- _Task statement_
Count the lines in the recorded data below that contain the string "outside", treating uppercase and lowercase as different. Give only the number.

(Recorded data)
★ ★ ★ ★ ★
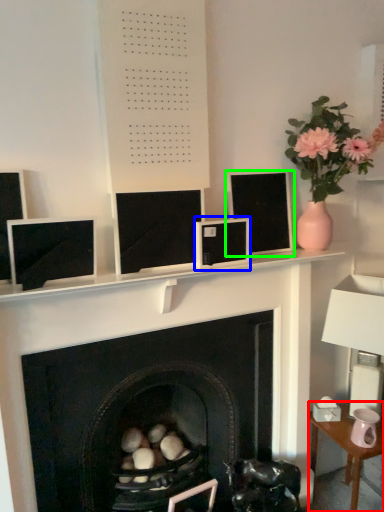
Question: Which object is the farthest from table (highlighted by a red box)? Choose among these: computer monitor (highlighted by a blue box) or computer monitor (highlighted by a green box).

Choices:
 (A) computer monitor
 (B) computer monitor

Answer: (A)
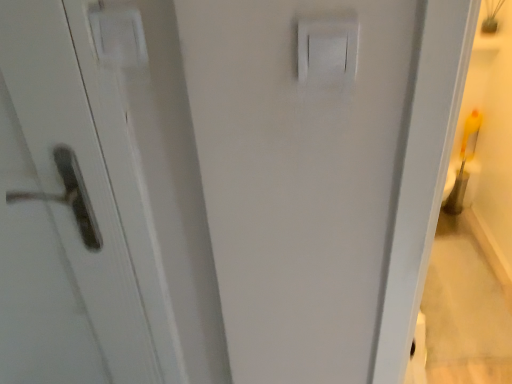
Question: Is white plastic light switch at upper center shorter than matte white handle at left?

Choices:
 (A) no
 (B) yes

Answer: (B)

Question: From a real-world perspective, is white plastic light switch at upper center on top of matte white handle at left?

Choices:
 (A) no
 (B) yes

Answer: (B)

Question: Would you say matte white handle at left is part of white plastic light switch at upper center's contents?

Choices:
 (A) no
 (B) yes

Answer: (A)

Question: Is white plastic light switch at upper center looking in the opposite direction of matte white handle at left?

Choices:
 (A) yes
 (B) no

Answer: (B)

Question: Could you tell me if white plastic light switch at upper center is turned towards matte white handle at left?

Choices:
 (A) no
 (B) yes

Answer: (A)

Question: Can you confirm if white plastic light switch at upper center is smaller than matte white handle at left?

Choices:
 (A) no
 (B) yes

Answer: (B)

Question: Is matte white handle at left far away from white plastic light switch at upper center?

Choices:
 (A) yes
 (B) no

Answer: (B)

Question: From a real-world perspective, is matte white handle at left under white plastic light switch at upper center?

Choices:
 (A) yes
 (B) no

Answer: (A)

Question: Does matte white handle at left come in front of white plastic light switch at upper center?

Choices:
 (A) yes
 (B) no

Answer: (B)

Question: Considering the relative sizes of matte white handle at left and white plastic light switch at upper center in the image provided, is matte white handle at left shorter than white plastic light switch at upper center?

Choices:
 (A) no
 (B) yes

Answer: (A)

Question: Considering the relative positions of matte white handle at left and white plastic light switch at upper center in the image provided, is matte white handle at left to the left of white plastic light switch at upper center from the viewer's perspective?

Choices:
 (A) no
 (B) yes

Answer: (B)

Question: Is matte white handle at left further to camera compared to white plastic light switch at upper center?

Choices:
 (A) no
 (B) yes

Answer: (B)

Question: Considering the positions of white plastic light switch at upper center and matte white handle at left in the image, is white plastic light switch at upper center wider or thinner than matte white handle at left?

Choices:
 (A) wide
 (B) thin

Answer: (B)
★ ★ ★ ★ ★
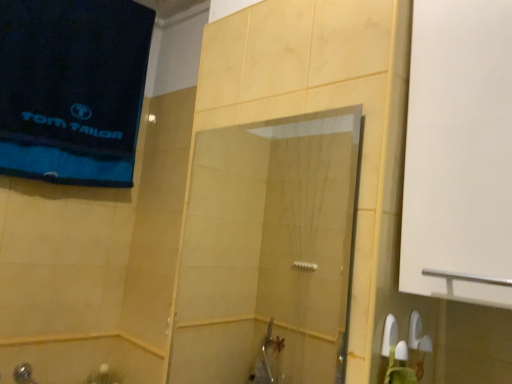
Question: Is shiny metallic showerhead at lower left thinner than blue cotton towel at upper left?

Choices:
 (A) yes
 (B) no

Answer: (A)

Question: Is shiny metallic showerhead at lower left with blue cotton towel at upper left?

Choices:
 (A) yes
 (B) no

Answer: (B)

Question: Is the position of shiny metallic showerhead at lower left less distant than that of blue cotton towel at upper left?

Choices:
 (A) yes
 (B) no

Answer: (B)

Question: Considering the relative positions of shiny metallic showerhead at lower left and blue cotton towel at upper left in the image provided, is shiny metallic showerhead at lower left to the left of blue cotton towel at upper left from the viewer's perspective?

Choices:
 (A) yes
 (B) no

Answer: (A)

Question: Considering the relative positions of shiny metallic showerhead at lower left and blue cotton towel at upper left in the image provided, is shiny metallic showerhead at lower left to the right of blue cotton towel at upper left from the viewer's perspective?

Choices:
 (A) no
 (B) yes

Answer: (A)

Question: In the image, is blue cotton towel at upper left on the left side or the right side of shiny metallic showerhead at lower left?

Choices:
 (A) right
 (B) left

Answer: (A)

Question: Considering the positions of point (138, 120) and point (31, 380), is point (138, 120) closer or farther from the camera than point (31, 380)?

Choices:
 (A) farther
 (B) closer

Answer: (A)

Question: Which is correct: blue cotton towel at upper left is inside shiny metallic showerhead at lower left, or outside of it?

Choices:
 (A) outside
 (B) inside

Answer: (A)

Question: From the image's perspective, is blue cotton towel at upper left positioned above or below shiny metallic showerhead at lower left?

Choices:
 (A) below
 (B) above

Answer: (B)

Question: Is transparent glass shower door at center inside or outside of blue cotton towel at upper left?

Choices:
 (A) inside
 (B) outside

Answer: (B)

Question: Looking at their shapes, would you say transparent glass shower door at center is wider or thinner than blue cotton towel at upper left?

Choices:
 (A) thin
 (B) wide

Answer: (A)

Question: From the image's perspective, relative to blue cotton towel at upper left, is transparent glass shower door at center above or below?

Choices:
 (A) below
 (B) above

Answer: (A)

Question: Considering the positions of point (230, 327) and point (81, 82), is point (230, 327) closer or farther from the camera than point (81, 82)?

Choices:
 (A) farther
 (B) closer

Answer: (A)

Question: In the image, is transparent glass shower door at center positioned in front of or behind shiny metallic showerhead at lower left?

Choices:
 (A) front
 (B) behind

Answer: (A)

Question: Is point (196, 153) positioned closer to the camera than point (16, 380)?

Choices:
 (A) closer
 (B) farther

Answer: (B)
★ ★ ★ ★ ★
- _Completed task_
4